> Instructions to follow: The entries need to be copied exactly.

Edit difference data:

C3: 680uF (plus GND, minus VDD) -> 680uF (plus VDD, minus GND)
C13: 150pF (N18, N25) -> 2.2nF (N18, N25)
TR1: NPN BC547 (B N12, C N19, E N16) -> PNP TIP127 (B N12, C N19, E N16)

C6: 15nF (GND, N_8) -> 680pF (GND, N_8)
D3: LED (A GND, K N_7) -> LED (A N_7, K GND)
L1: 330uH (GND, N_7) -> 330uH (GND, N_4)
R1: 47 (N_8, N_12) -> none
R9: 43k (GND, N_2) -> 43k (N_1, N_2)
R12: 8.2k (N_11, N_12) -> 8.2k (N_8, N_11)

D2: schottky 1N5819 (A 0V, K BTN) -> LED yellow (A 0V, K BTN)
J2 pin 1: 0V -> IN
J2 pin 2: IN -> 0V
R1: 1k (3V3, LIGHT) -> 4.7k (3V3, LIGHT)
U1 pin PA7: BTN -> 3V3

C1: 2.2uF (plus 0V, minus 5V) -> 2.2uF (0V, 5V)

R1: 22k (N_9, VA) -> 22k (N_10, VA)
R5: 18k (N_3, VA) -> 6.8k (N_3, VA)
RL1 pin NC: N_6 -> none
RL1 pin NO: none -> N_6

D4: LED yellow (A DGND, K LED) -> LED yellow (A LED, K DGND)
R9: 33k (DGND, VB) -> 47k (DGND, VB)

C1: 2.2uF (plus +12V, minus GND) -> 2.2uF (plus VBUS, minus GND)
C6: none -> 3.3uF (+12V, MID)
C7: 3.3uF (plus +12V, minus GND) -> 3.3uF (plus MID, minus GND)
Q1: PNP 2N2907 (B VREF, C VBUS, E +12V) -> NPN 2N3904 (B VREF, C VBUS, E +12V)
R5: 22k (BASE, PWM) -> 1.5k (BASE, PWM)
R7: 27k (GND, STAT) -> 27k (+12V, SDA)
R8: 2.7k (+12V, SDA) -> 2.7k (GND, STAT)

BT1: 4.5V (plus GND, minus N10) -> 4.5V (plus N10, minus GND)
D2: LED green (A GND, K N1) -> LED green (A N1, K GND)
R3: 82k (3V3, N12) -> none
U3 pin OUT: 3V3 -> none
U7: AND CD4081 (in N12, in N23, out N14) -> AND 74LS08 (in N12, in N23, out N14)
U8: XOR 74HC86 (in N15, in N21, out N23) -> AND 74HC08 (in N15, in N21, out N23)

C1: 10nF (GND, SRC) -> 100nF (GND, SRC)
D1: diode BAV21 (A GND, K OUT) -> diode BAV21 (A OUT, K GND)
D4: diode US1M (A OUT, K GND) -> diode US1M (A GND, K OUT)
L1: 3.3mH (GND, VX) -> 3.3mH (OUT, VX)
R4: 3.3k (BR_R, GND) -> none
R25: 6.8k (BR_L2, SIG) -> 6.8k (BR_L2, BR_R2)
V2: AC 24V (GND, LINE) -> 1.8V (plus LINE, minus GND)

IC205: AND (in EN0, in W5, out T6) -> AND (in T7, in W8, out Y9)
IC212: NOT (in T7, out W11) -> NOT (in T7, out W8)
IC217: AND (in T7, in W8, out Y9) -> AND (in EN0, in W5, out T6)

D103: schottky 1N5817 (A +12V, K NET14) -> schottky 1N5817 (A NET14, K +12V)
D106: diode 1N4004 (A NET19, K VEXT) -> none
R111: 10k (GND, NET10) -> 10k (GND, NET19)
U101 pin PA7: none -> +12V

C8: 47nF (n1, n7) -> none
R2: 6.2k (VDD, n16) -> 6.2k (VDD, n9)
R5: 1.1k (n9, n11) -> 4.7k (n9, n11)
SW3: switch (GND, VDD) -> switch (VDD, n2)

> Solved exercise:
C3: 680uF (plus GND, minus VDD) -> 680uF (plus VDD, minus GND)
C13: 150pF (N18, N25) -> 2.2nF (N18, N25)
TR1: NPN BC547 (B N12, C N19, E N16) -> PNP TIP127 (B N12, C N19, E N16)

C6: 15nF (GND, N_8) -> 680pF (GND, N_8)
D3: LED (A GND, K N_7) -> LED (A N_7, K GND)
L1: 330uH (GND, N_7) -> 330uH (GND, N_4)
R1: 47 (N_8, N_12) -> none
R9: 43k (GND, N_2) -> 43k (N_1, N_2)
R12: 8.2k (N_11, N_12) -> 8.2k (N_8, N_11)

D2: schottky 1N5819 (A 0V, K BTN) -> LED yellow (A 0V, K BTN)
J2 pin 1: 0V -> IN
J2 pin 2: IN -> 0V
R1: 1k (3V3, LIGHT) -> 4.7k (3V3, LIGHT)
U1 pin PA7: BTN -> 3V3

C1: 2.2uF (plus 0V, minus 5V) -> 2.2uF (0V, 5V)

R1: 22k (N_9, VA) -> 22k (N_10, VA)
R5: 18k (N_3, VA) -> 6.8k (N_3, VA)
RL1 pin NC: N_6 -> none
RL1 pin NO: none -> N_6

D4: LED yellow (A DGND, K LED) -> LED yellow (A LED, K DGND)
R9: 33k (DGND, VB) -> 47k (DGND, VB)

C1: 2.2uF (plus +12V, minus GND) -> 2.2uF (plus VBUS, minus GND)
C6: none -> 3.3uF (+12V, MID)
C7: 3.3uF (plus +12V, minus GND) -> 3.3uF (plus MID, minus GND)
Q1: PNP 2N2907 (B VREF, C VBUS, E +12V) -> NPN 2N3904 (B VREF, C VBUS, E +12V)
R5: 22k (BASE, PWM) -> 1.5k (BASE, PWM)
R7: 27k (GND, STAT) -> 27k (+12V, SDA)
R8: 2.7k (+12V, SDA) -> 2.7k (GND, STAT)

BT1: 4.5V (plus GND, minus N10) -> 4.5V (plus N10, minus GND)
D2: LED green (A GND, K N1) -> LED green (A N1, K GND)
R3: 82k (3V3, N12) -> none
U3 pin OUT: 3V3 -> none
U7: AND CD4081 (in N12, in N23, out N14) -> AND 74LS08 (in N12, in N23, out N14)
U8: XOR 74HC86 (in N15, in N21, out N23) -> AND 74HC08 (in N15, in N21, out N23)

C1: 10nF (GND, SRC) -> 100nF (GND, SRC)
D1: diode BAV21 (A GND, K OUT) -> diode BAV21 (A OUT, K GND)
D4: diode US1M (A OUT, K GND) -> diode US1M (A GND, K OUT)
L1: 3.3mH (GND, VX) -> 3.3mH (OUT, VX)
R4: 3.3k (BR_R, GND) -> none
R25: 6.8k (BR_L2, SIG) -> 6.8k (BR_L2, BR_R2)
V2: AC 24V (GND, LINE) -> 1.8V (plus LINE, minus GND)

IC205: AND (in EN0, in W5, out T6) -> AND (in T7, in W8, out Y9)
IC212: NOT (in T7, out W11) -> NOT (in T7, out W8)
IC217: AND (in T7, in W8, out Y9) -> AND (in EN0, in W5, out T6)

D103: schottky 1N5817 (A +12V, K NET14) -> schottky 1N5817 (A NET14, K +12V)
D106: diode 1N4004 (A NET19, K VEXT) -> none
R111: 10k (GND, NET10) -> 10k (GND, NET19)
U101 pin PA7: none -> +12V

C8: 47nF (n1, n7) -> none
R2: 6.2k (VDD, n16) -> 6.2k (VDD, n9)
R5: 1.1k (n9, n11) -> 4.7k (n9, n11)
SW3: switch (GND, VDD) -> switch (VDD, n2)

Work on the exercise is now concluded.